▶ _Data extracted from a collection_

+++

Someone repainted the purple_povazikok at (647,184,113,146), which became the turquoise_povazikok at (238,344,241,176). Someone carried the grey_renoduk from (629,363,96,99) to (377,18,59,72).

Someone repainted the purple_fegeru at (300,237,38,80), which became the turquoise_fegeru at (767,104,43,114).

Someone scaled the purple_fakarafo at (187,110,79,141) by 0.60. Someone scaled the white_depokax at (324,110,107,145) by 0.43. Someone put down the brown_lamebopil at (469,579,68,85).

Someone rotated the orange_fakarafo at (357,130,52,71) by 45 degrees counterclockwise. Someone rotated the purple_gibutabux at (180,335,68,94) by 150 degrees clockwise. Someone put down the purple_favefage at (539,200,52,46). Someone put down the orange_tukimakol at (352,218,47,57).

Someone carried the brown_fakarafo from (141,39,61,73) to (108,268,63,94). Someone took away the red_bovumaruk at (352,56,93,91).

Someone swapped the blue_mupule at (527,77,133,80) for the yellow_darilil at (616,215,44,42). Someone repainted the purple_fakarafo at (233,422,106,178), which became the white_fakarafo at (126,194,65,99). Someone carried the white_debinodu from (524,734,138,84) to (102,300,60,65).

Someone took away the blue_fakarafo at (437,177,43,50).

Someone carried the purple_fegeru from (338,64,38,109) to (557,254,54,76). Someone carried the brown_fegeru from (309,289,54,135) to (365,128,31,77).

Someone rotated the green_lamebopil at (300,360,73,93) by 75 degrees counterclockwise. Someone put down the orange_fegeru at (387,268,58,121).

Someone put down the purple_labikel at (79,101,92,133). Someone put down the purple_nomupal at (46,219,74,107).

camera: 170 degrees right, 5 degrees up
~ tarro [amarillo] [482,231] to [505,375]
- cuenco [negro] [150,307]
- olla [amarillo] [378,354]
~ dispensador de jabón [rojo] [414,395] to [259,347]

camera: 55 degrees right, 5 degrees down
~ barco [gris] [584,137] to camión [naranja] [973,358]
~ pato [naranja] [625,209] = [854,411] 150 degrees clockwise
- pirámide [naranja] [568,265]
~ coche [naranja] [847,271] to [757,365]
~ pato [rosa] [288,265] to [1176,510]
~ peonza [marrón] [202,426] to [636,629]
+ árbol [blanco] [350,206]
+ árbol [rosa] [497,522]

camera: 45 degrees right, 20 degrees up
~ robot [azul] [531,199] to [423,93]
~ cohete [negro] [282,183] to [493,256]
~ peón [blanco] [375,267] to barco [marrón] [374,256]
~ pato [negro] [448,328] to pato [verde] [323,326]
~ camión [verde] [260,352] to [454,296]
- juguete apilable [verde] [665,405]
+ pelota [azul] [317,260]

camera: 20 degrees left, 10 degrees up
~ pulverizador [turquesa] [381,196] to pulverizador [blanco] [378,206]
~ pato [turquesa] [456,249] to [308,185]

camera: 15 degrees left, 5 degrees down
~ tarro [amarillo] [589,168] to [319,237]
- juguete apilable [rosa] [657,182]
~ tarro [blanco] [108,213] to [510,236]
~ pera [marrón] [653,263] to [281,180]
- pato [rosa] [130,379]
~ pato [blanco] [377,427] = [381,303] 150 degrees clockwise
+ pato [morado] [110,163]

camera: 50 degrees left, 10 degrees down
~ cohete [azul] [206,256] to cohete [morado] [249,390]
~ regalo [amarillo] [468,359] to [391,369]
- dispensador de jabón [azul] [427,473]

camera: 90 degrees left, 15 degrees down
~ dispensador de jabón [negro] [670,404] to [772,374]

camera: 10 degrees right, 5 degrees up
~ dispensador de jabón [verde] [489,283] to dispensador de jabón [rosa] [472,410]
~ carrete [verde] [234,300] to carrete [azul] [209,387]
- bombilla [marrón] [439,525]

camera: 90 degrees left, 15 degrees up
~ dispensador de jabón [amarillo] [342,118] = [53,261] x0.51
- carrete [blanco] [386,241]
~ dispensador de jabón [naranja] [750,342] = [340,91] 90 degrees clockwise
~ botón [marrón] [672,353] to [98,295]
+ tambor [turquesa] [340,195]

+++

Taking the line with "[482,231] to [505,375]" as the first and the line with "- olla [amarillo] [378,354]" as the last, retype that stretch of the data above exactly, with no other lines.

▶ _Solution to this task_
~ tarro [amarillo] [482,231] to [505,375]
- cuenco [negro] [150,307]
- olla [amarillo] [378,354]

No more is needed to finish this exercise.